What is required
Make an exact copy of all the records that follow, apart from the pictures.

Records for the task
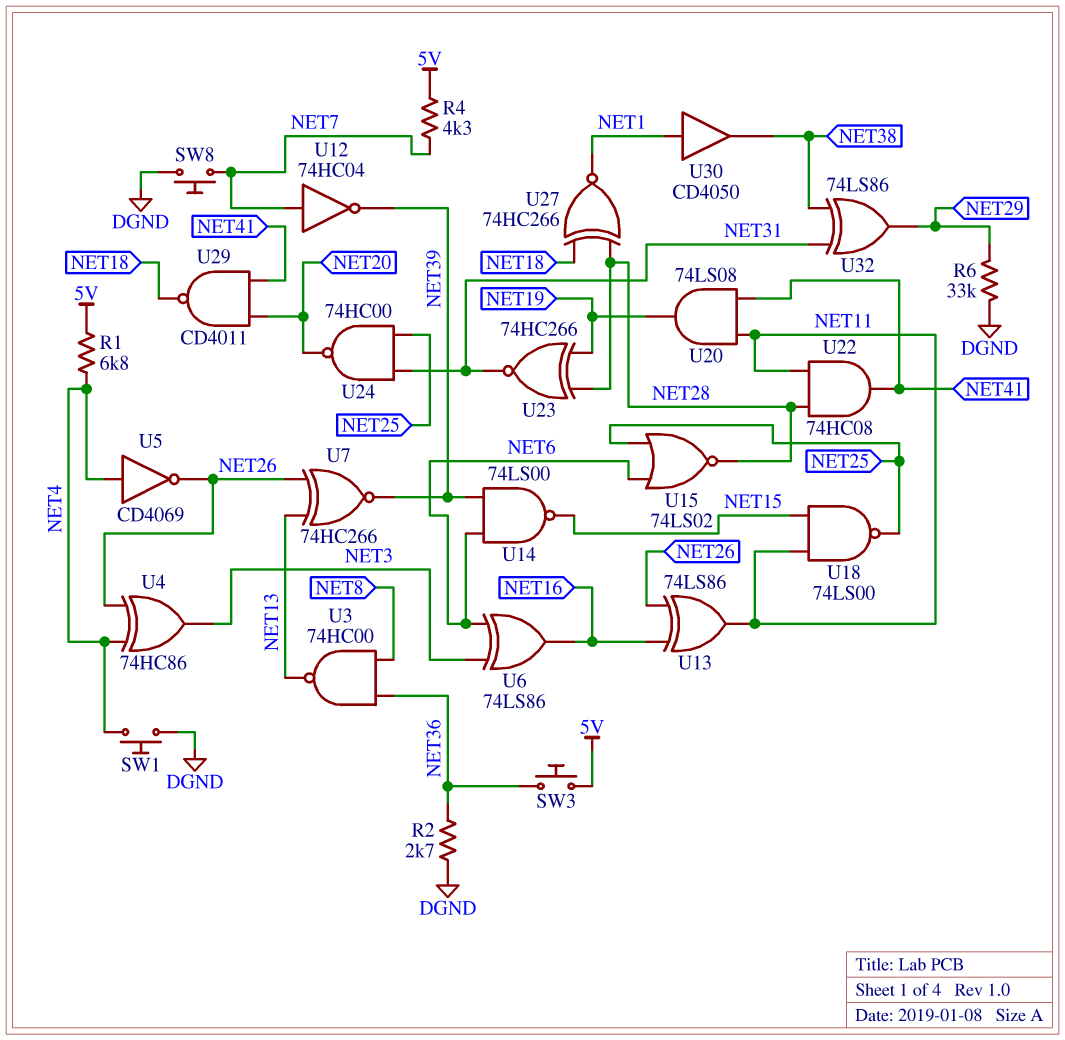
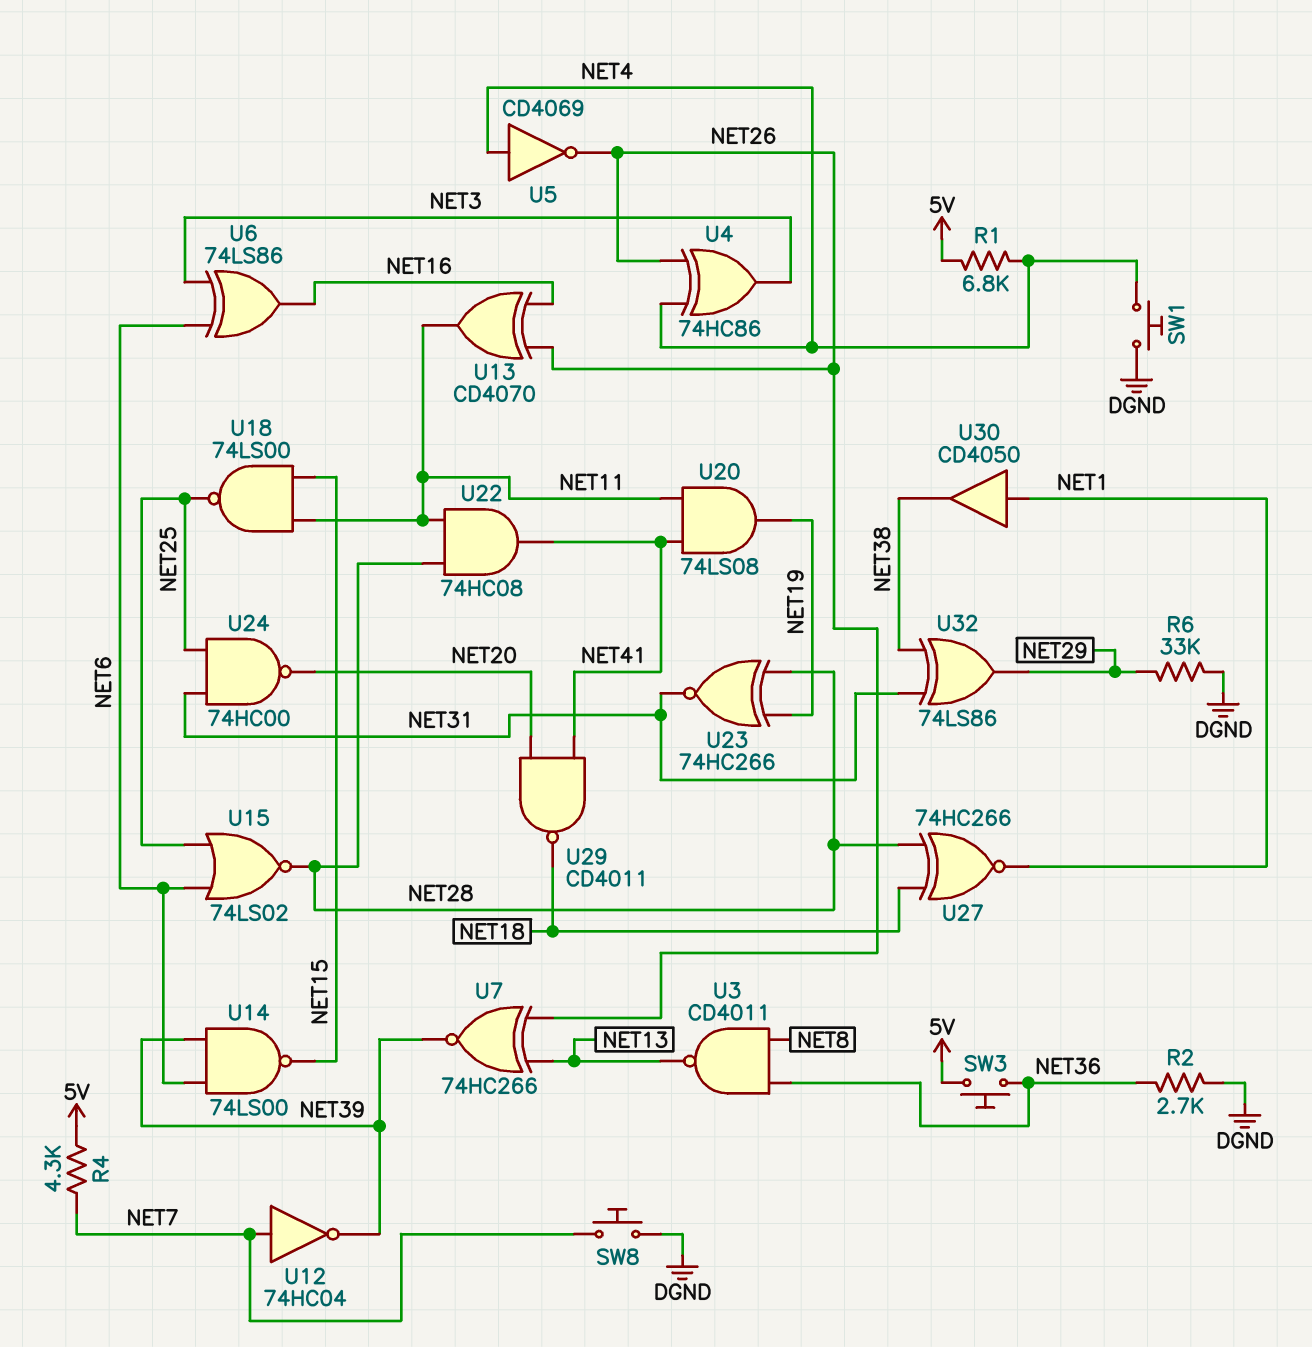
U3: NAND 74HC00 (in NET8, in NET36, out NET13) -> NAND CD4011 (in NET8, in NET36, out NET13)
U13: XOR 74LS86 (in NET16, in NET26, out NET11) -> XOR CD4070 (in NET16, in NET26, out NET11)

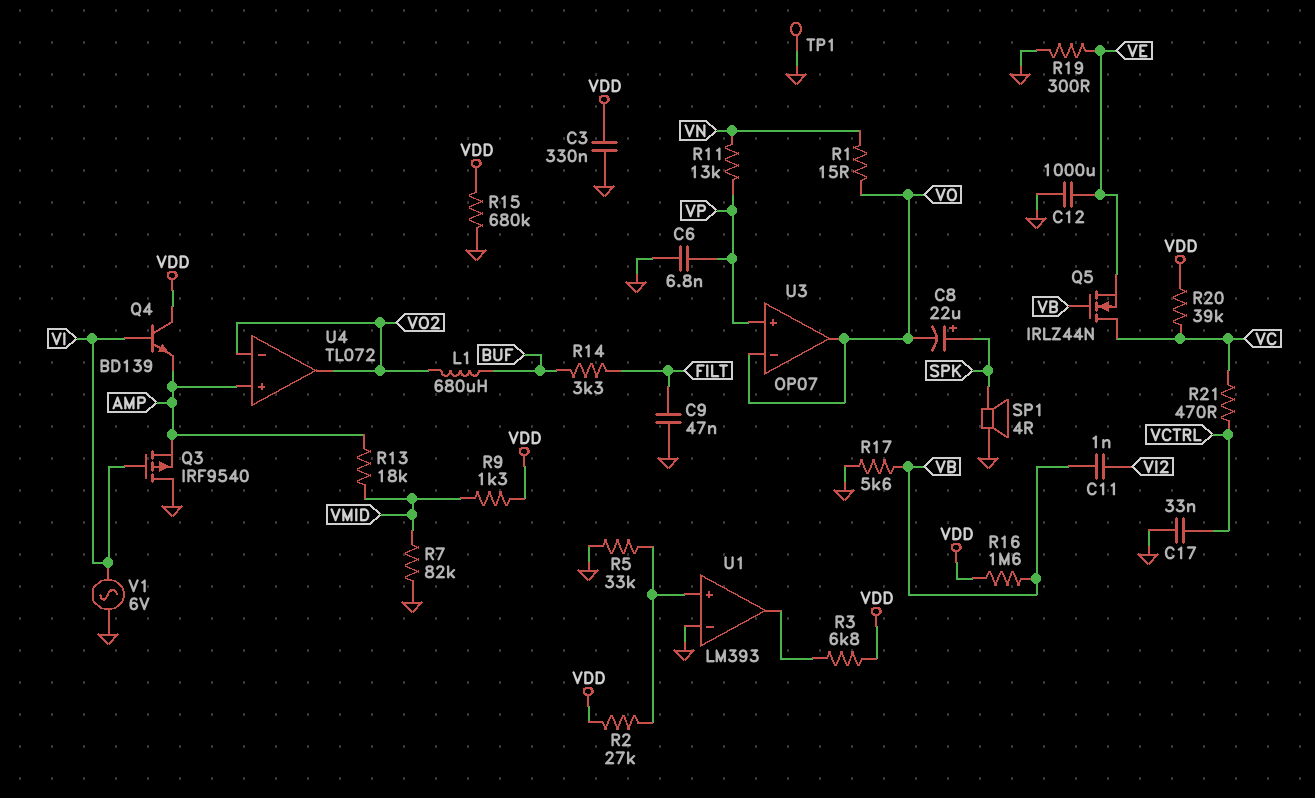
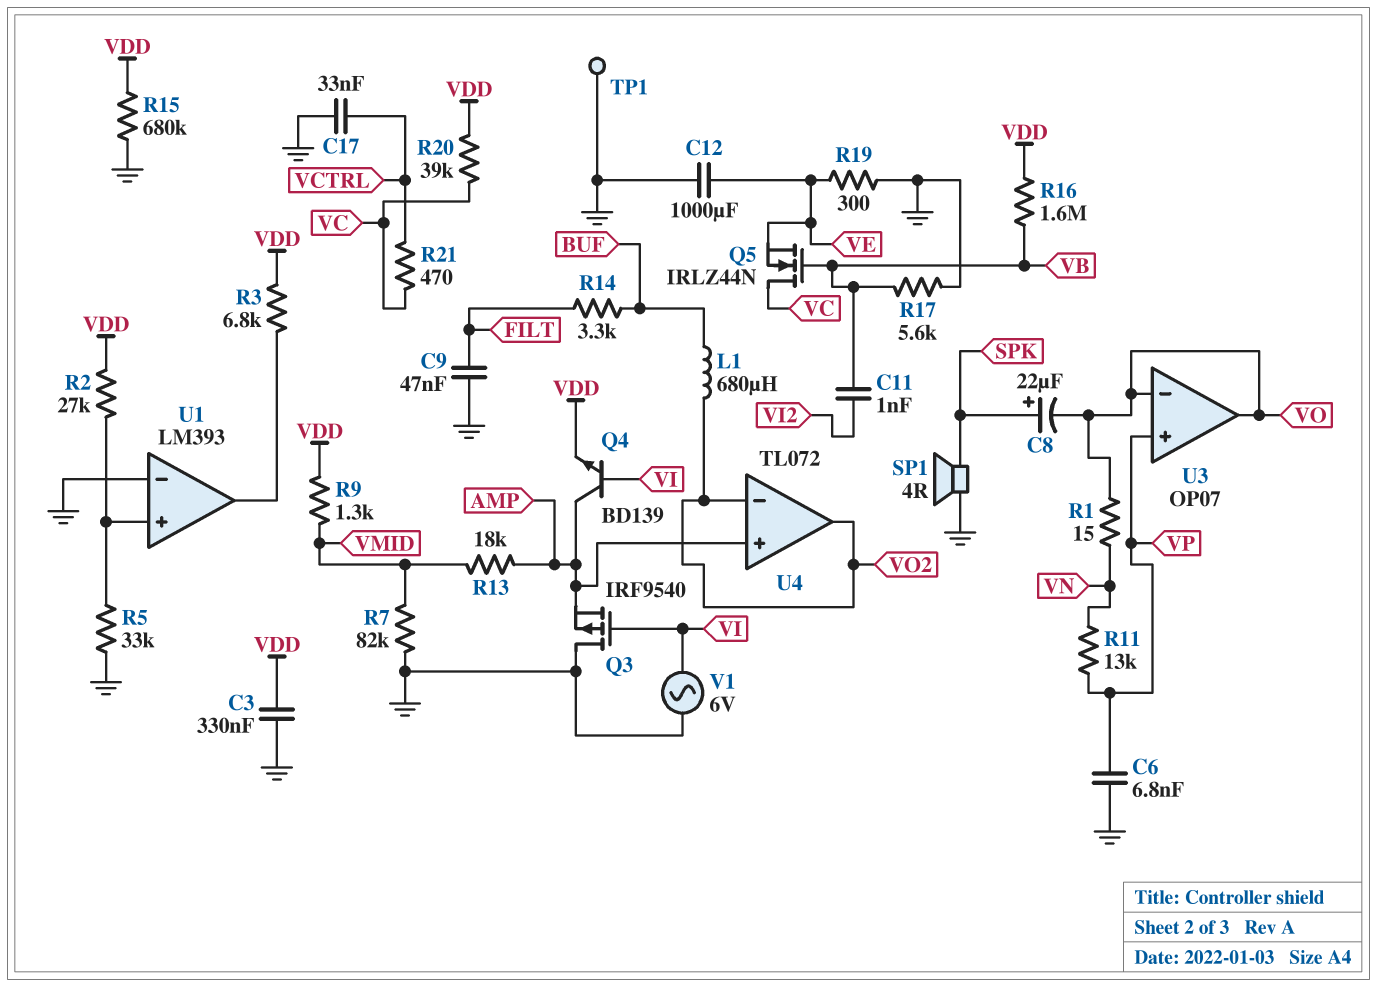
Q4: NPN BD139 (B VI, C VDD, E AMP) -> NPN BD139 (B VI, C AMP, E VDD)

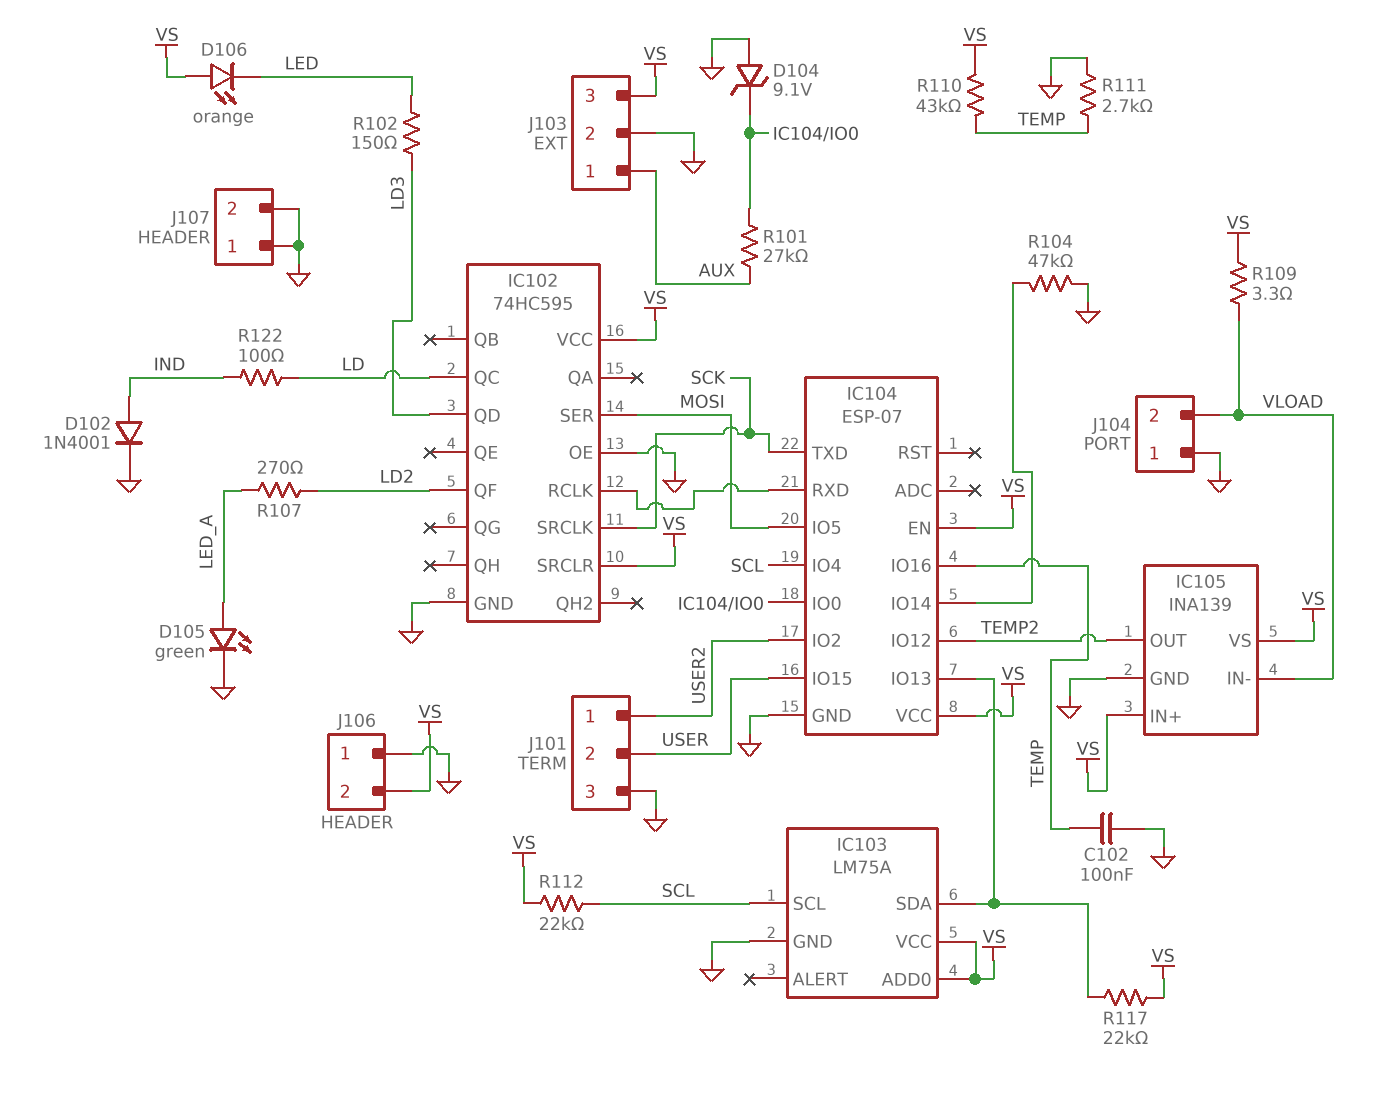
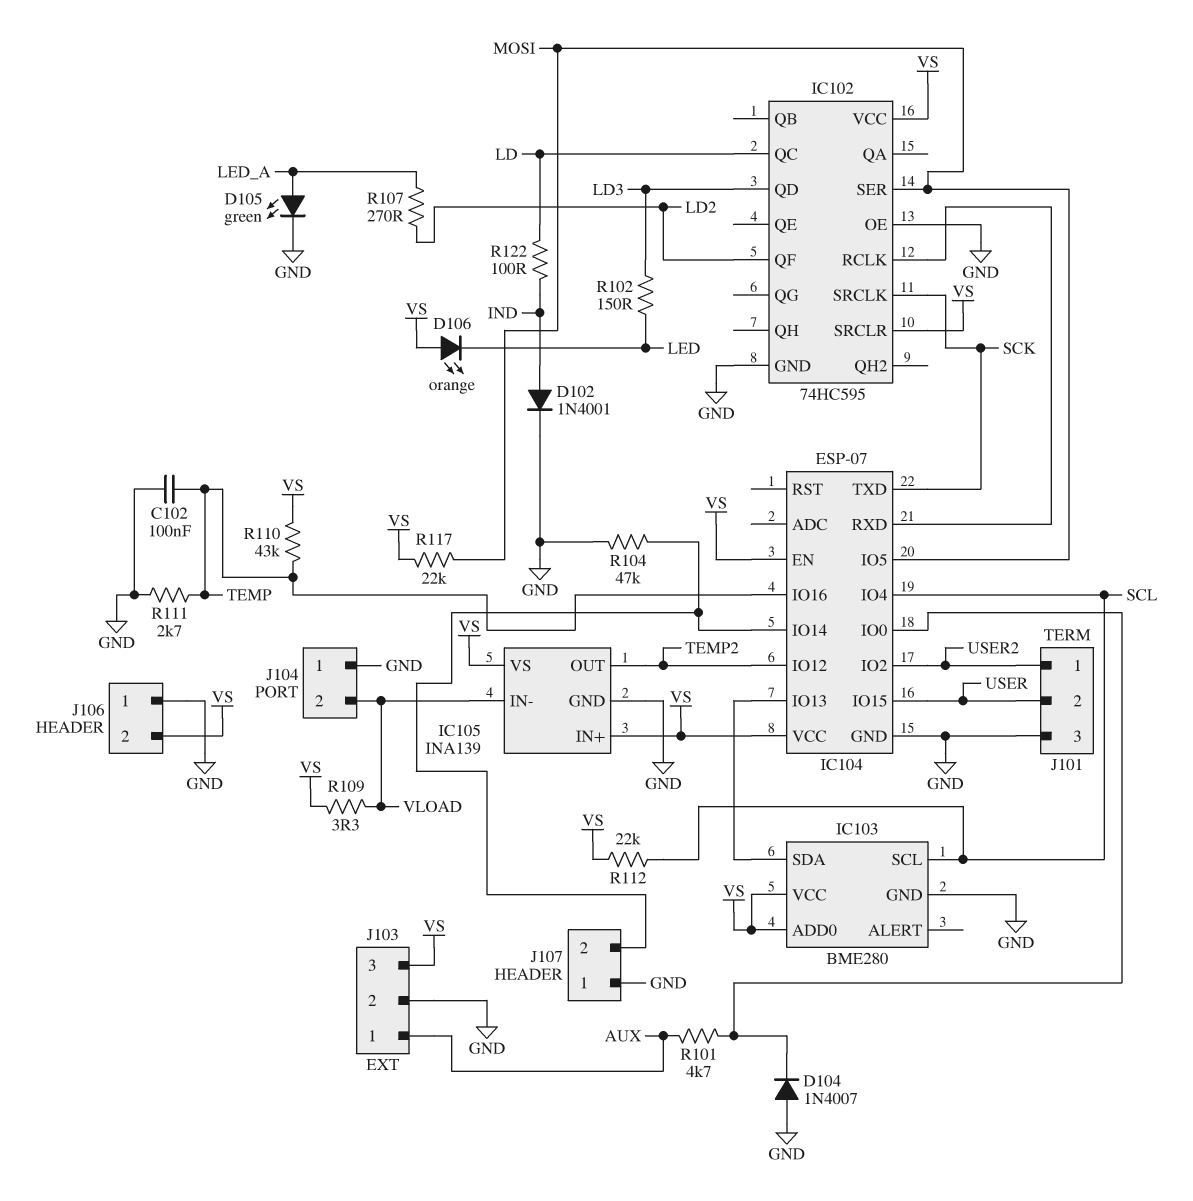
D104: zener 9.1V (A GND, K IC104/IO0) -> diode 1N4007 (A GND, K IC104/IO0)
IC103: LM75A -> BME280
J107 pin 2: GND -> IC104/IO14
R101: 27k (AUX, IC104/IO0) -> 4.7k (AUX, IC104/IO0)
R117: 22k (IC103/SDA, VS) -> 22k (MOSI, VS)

Response
U3: NAND 74HC00 (in NET8, in NET36, out NET13) -> NAND CD4011 (in NET8, in NET36, out NET13)
U13: XOR 74LS86 (in NET16, in NET26, out NET11) -> XOR CD4070 (in NET16, in NET26, out NET11)

Q4: NPN BD139 (B VI, C VDD, E AMP) -> NPN BD139 (B VI, C AMP, E VDD)

D104: zener 9.1V (A GND, K IC104/IO0) -> diode 1N4007 (A GND, K IC104/IO0)
IC103: LM75A -> BME280
J107 pin 2: GND -> IC104/IO14
R101: 27k (AUX, IC104/IO0) -> 4.7k (AUX, IC104/IO0)
R117: 22k (IC103/SDA, VS) -> 22k (MOSI, VS)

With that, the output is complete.